### Brief
Could you return each line below without altering a word?
*** Opening of Entries shown ***
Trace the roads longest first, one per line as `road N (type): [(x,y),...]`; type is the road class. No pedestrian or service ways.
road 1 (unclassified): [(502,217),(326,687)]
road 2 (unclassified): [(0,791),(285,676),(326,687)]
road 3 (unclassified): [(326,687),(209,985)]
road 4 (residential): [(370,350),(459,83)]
*** Close of Entries shown ***
### Response area
Trace the roads longest first, one per line as `road N (type): [(x,y),...]`; type is the road class. No pedestrian or service ways.
road 1 (unclassified): [(502,217),(326,687)]
road 2 (unclassified): [(0,791),(285,676),(326,687)]
road 3 (unclassified): [(326,687),(209,985)]
road 4 (residential): [(370,350),(459,83)]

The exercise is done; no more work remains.